(TASK DIRECTIONS):
Show all lines from the data that include the word "left".

(WORKING DATA):
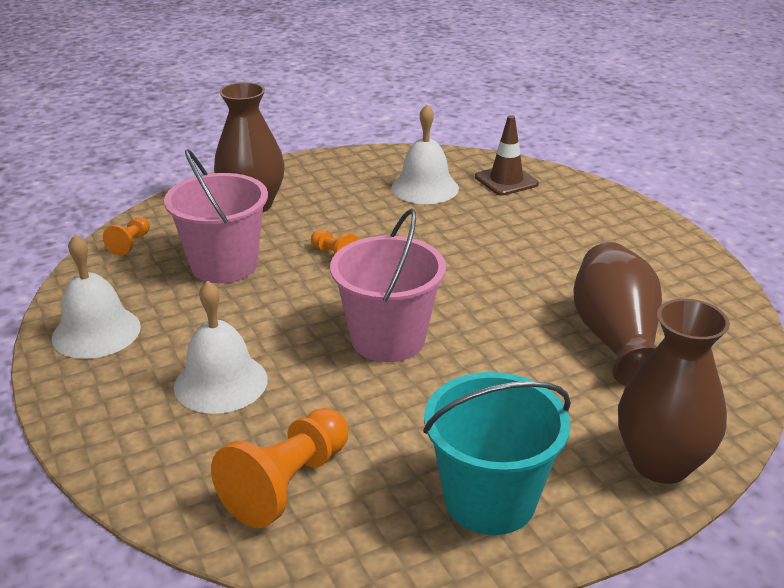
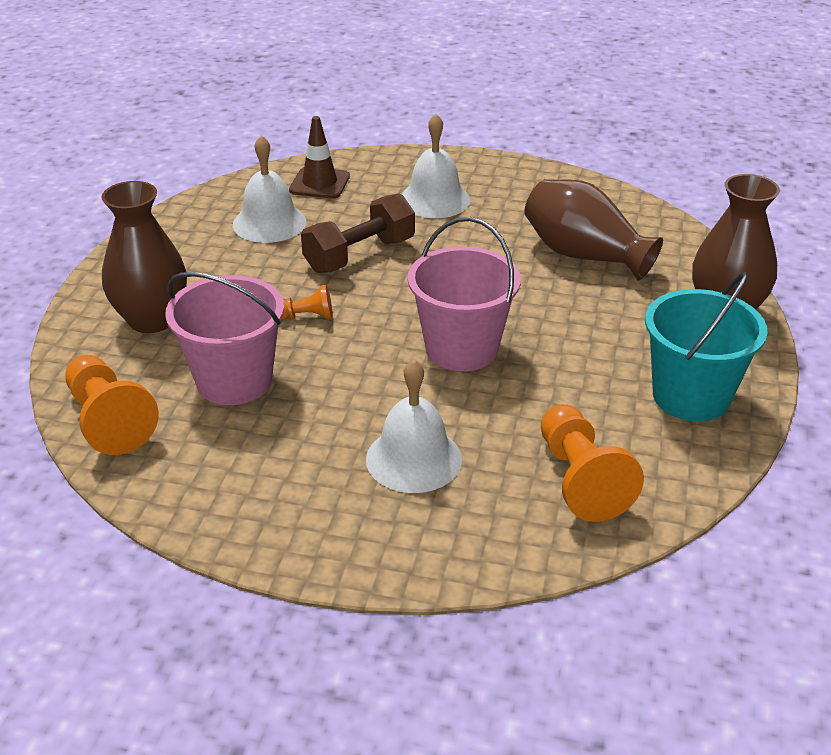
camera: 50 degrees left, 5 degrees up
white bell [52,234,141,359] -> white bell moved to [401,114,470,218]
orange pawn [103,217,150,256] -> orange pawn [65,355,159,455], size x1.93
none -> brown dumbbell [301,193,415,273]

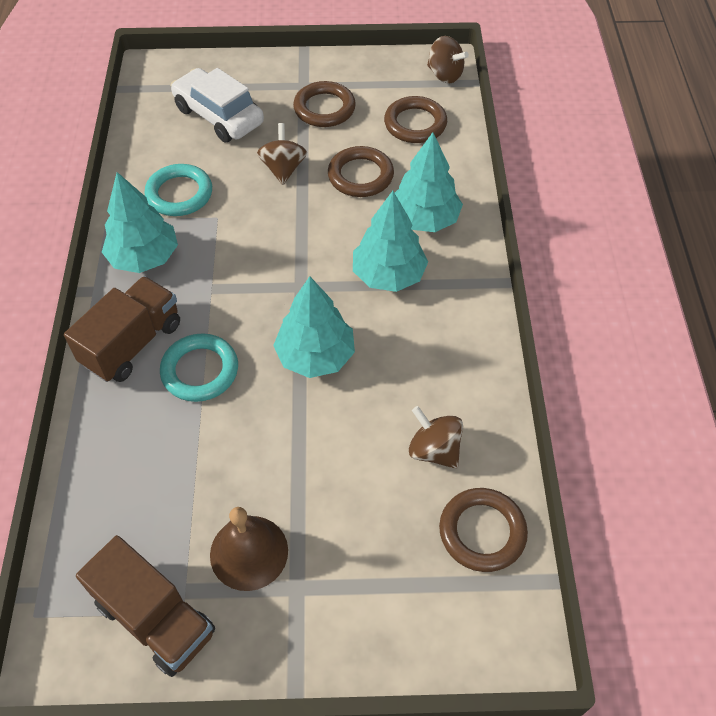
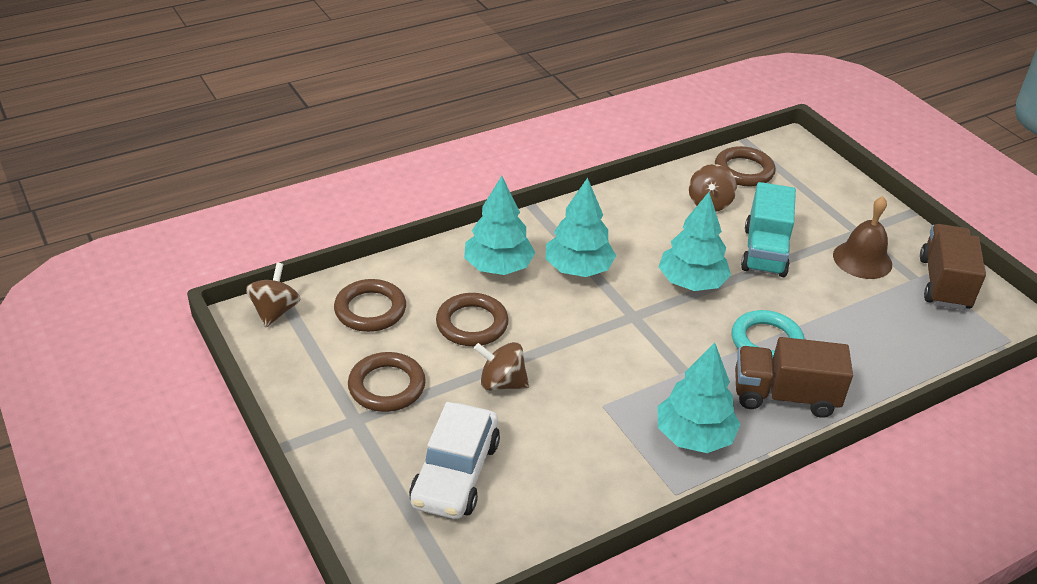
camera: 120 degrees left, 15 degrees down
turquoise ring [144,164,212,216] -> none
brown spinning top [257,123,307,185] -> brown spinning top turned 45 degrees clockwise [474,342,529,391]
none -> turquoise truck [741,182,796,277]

(ANSWER TO THIS PROBLEM):
camera: 50 degrees left, 5 degrees up
camera: 120 degrees left, 15 degrees down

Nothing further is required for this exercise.